EXERCISE INPUT:
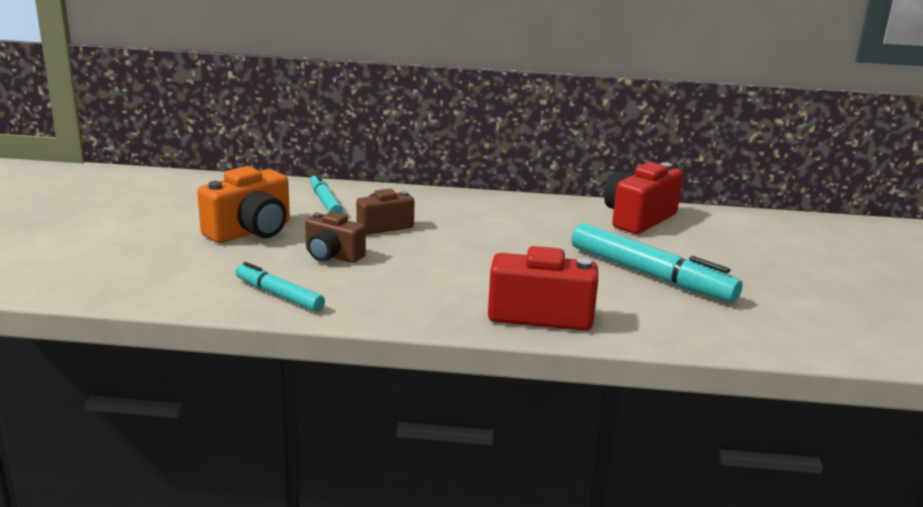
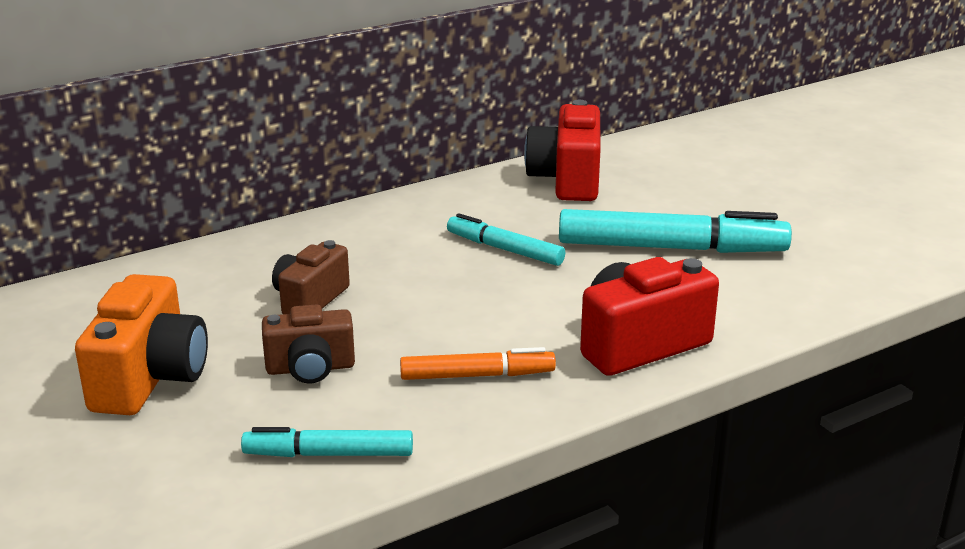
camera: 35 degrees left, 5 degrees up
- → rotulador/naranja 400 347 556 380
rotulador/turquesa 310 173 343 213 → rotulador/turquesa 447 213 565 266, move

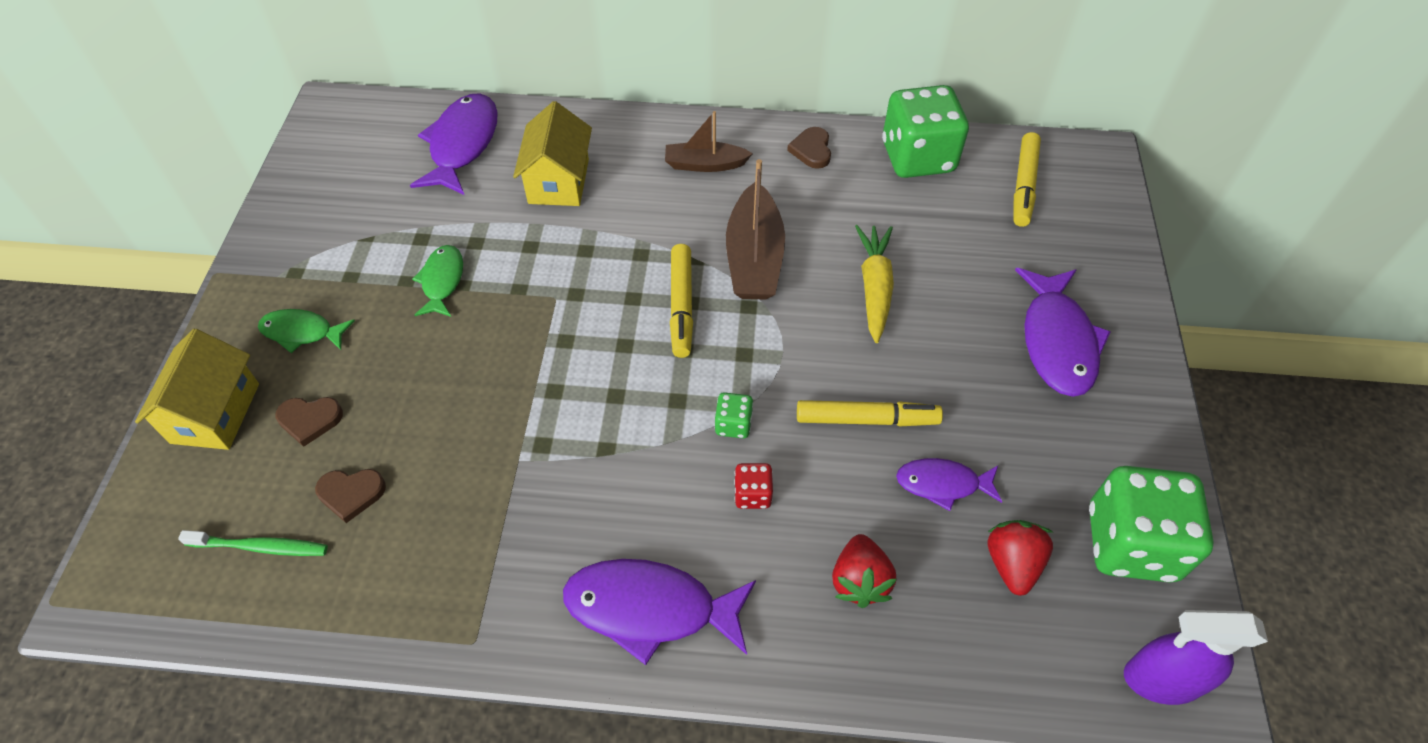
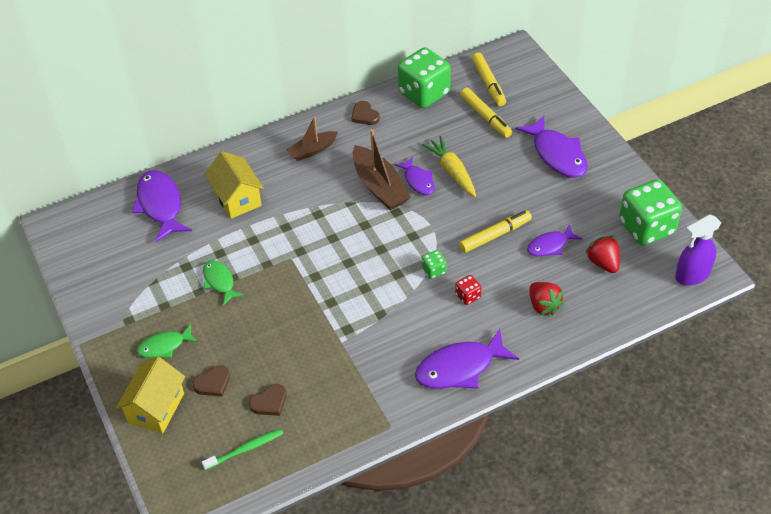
camera: 30 degrees left, 5 degrees down
casa/amarillo 135 329 259 450 → casa/amarillo 116 357 185 434, 45 degrees clockwise
- → pez/morado 394 157 435 195
rotulador/amarillo 670 244 693 358 → rotulador/amarillo 460 88 512 138, move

EXERCISE REQUIREMENTS: In your output, include only the lines from the line containing "- → rotulador/naranja 400 347 556 380" through the last line of the material above, exactly as they appear, and leave out the pictures.

ANSWER BOX:
- → rotulador/naranja 400 347 556 380
rotulador/turquesa 310 173 343 213 → rotulador/turquesa 447 213 565 266, move

camera: 30 degrees left, 5 degrees down
casa/amarillo 135 329 259 450 → casa/amarillo 116 357 185 434, 45 degrees clockwise
- → pez/morado 394 157 435 195
rotulador/amarillo 670 244 693 358 → rotulador/amarillo 460 88 512 138, move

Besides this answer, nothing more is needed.